Records contained in a dataset
----------

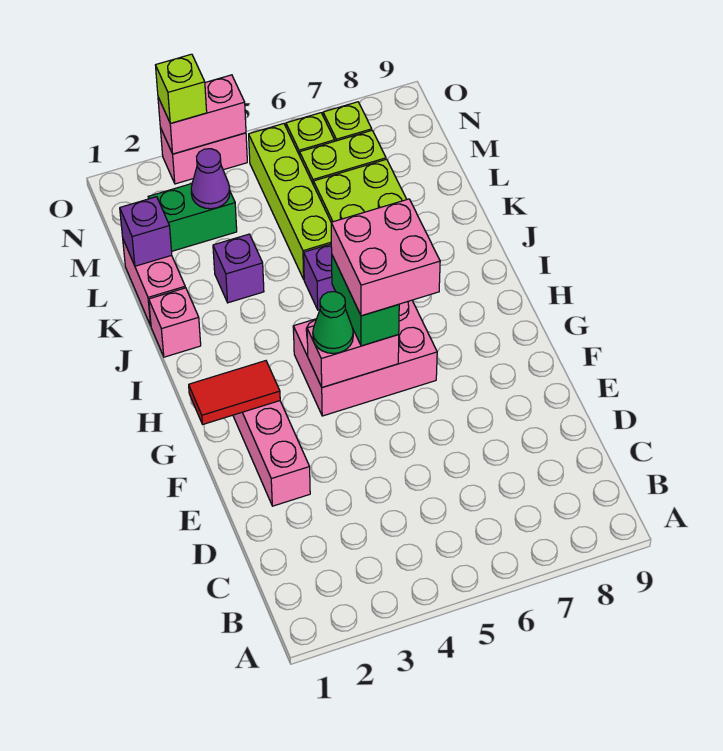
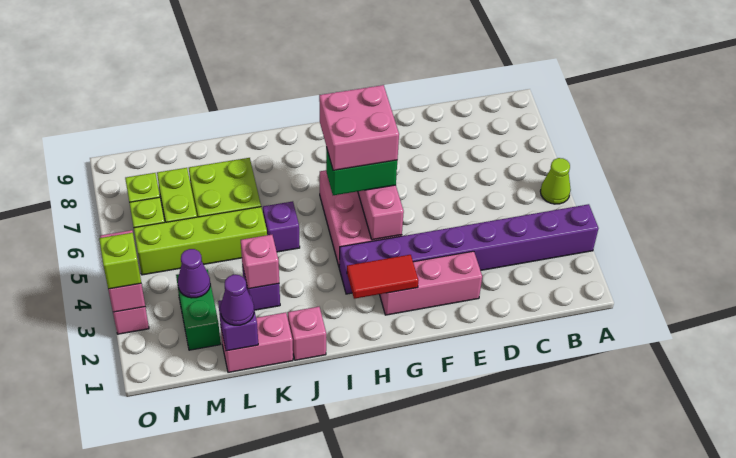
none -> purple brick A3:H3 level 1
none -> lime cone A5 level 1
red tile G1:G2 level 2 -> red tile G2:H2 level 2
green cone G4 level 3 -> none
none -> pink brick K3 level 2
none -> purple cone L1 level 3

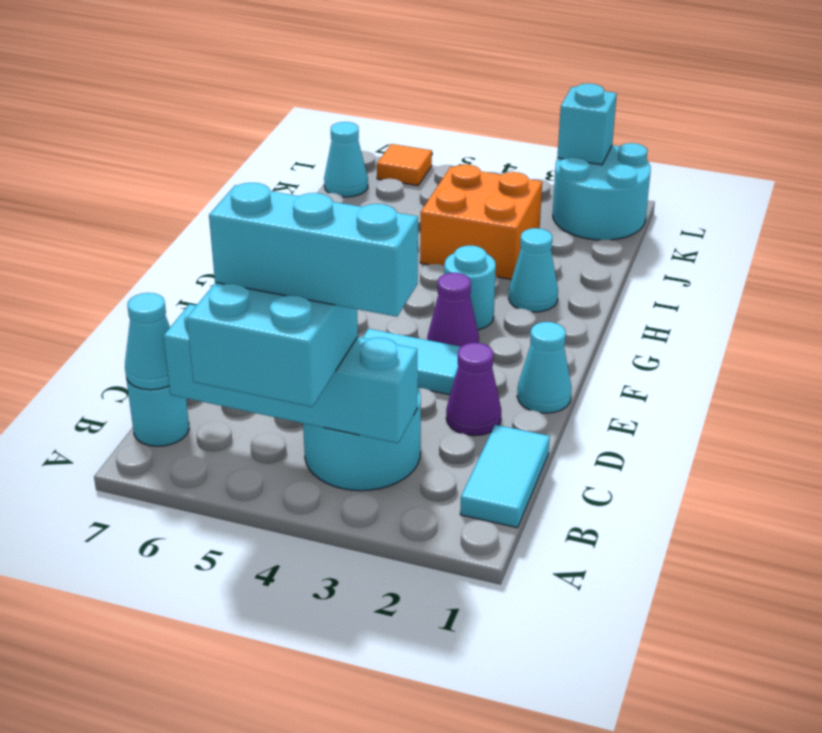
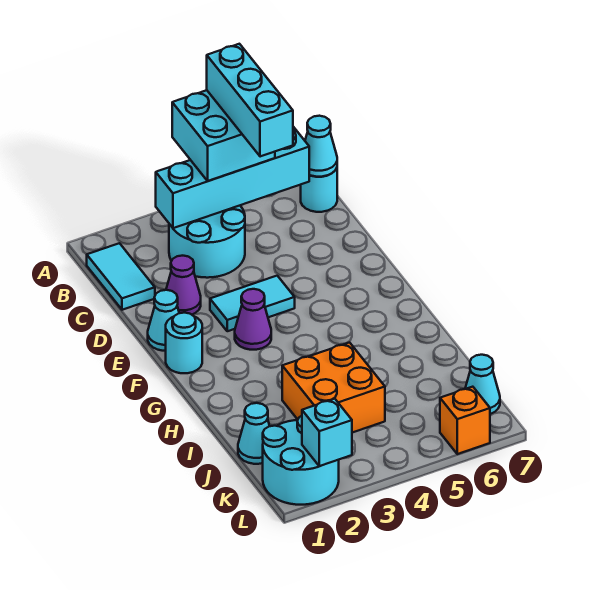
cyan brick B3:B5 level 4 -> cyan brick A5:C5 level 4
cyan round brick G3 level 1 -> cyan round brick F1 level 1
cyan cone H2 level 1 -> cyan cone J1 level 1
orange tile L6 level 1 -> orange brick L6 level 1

----------

What you have to do
Write out the whole of the data exactly; the pictures stay out.

Completed task
none -> purple brick A3:H3 level 1
none -> lime cone A5 level 1
red tile G1:G2 level 2 -> red tile G2:H2 level 2
green cone G4 level 3 -> none
none -> pink brick K3 level 2
none -> purple cone L1 level 3

cyan brick B3:B5 level 4 -> cyan brick A5:C5 level 4
cyan round brick G3 level 1 -> cyan round brick F1 level 1
cyan cone H2 level 1 -> cyan cone J1 level 1
orange tile L6 level 1 -> orange brick L6 level 1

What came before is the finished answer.